** Opening GIVEN RECORDS block **

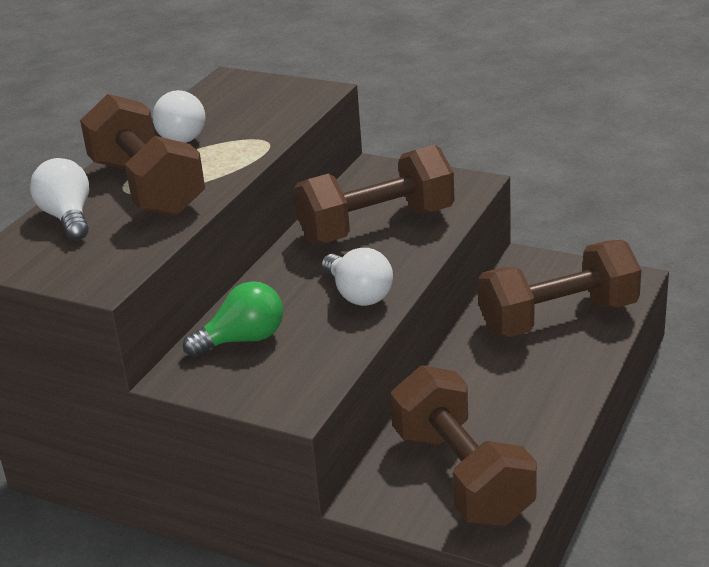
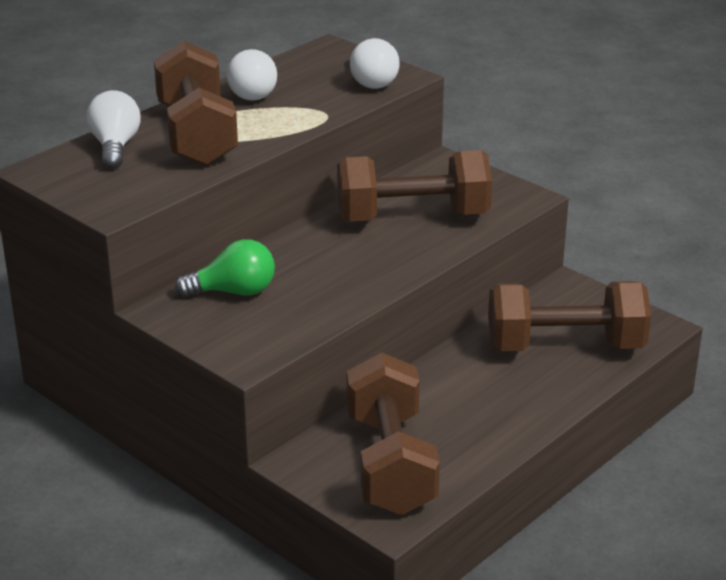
camera: 15 degrees right, 0 degrees up
white light bulb [322,248,393,306] -> white light bulb moved to [350,38,400,89]

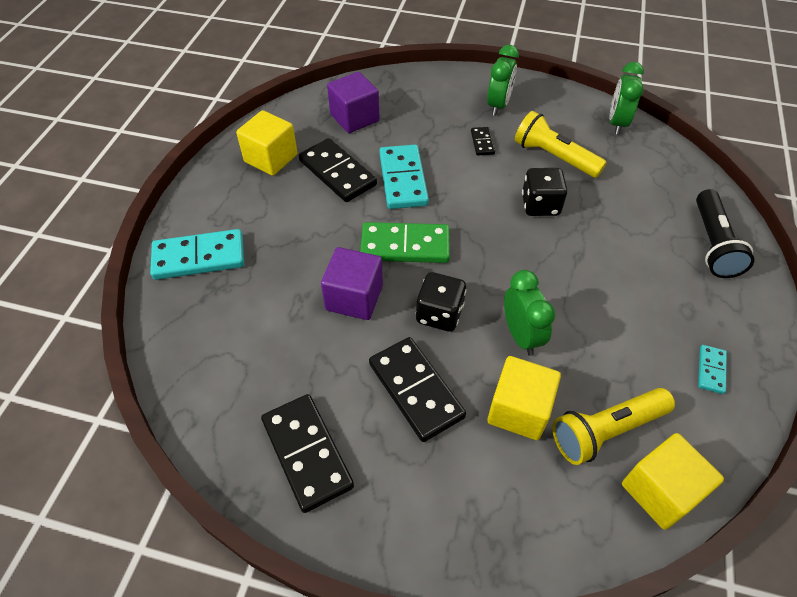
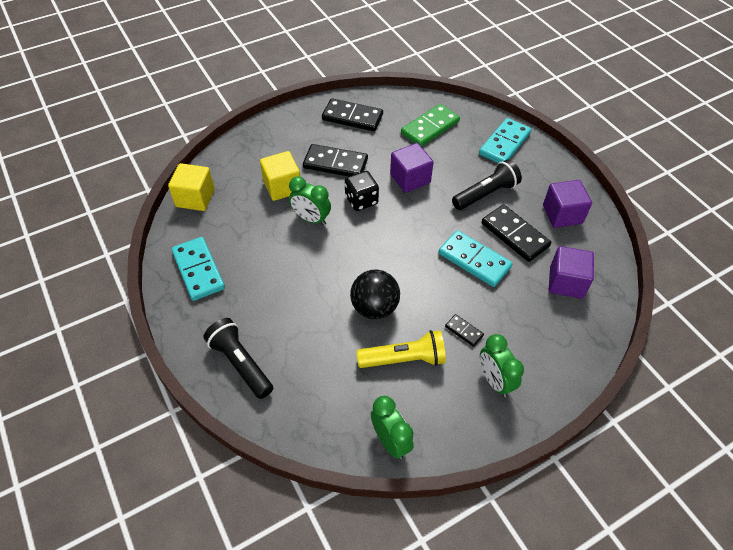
camera: 135 degrees right, 0 degrees up
yellow cube [236,110,298,176] -> purple cube [543,180,592,228]
black domino [299,138,377,202] -> black domino turned 45 degrees clockwise [482,204,551,262]
green domino [360,222,450,263] -> green domino moved to [401,104,460,147]
black dice [522,168,567,216] -> black ball [350,269,400,319]
yellow flashlight [552,388,675,465] -> none
turquoise domino [698,345,727,394] -> turquoise domino [171,237,225,301], size x2.03
none -> black flashlight [452,159,522,210]

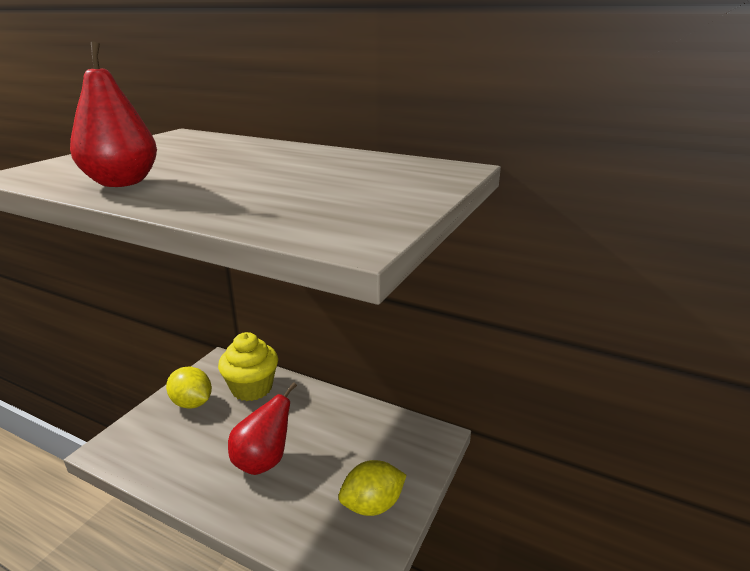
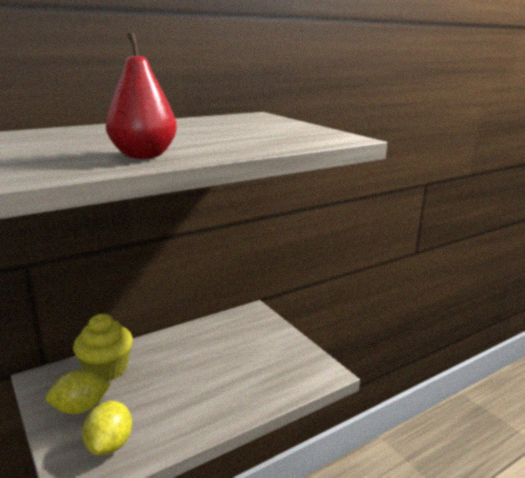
camera: 60 degrees left, 5 degrees down
red pear [228,382,297,475] -> none
yellow lemon [338,460,406,516] -> yellow lemon moved to [82,401,132,455]

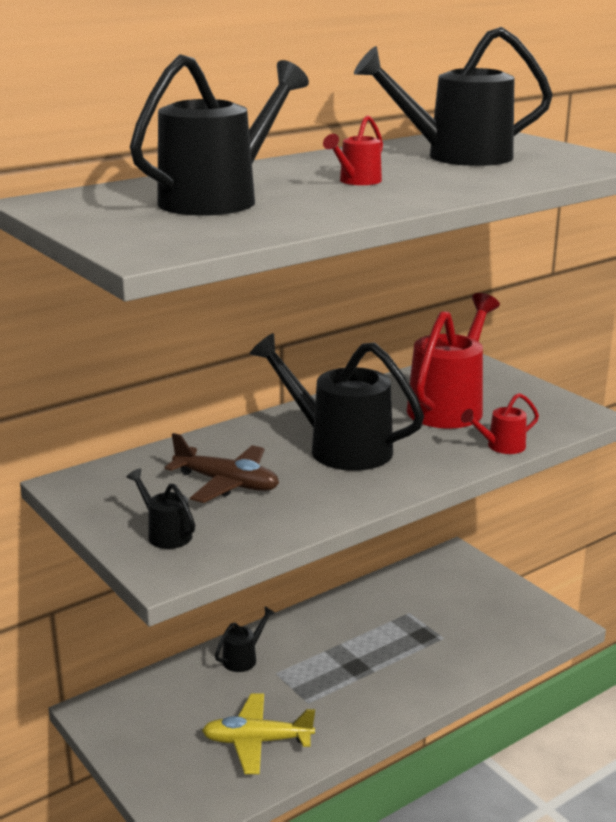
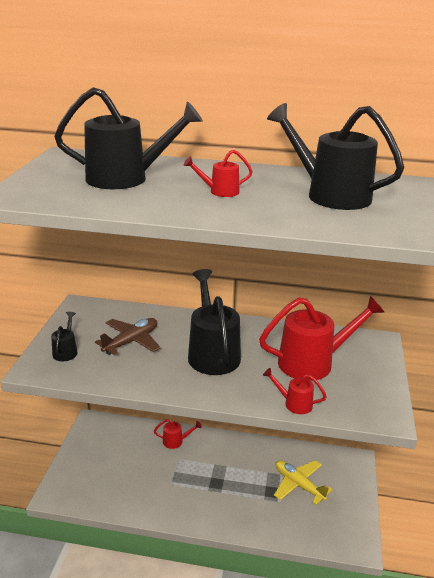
camera: 45 degrees right, 5 degrees up
brown plane [165,433,279,503] -> brown plane turned 120 degrees counterclockwise [95,318,161,355]
yellow plane [202,694,315,774] -> yellow plane moved to [274,460,333,505]
black watering can [215,606,276,672] -> red watering can [154,419,202,449]

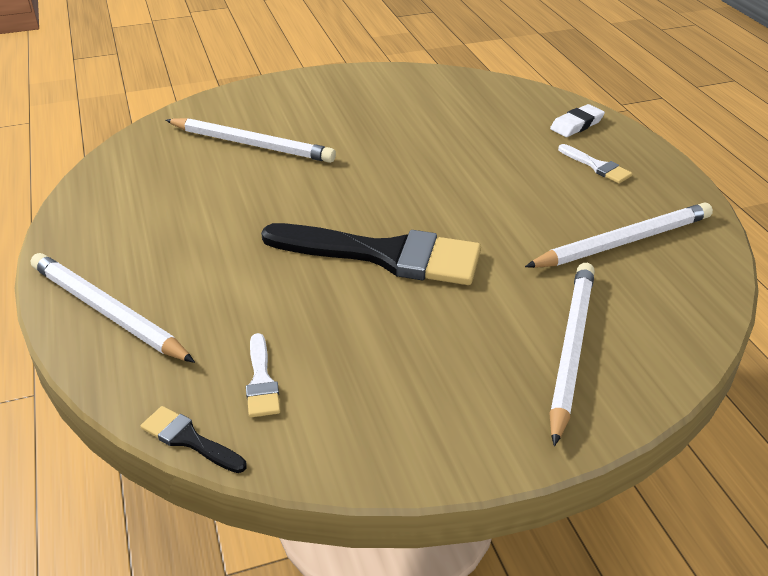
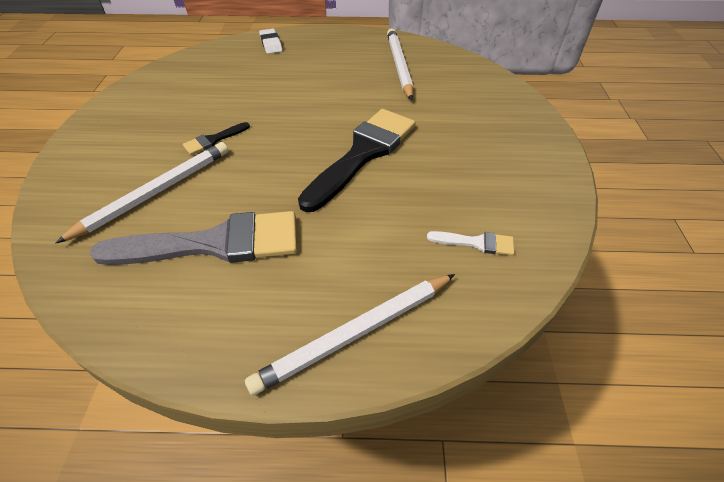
camera: 70 degrees left, 10 degrees up
black brush [141,406,247,473] -> black brush moved to [183,122,250,155]
white pencil [549,263,595,446] -> none
white brush [558,144,633,183] -> none
none -> grey brush [90,211,297,265]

** Closing GIVEN RECORDS block **

TASK REQUIREMENTS:
Your answer must be everything above from the line with "camera: 60 degrees left, 5 degrees down" down to the line with "brown plane [165,433,279,503]", word for word, and no pictures.

ANSWER FOR THIS EXERCISE:
camera: 60 degrees left, 5 degrees down
red pear [228,382,297,475] -> none
yellow lemon [338,460,406,516] -> yellow lemon moved to [82,401,132,455]

camera: 45 degrees right, 5 degrees up
brown plane [165,433,279,503] -> brown plane turned 120 degrees counterclockwise [95,318,161,355]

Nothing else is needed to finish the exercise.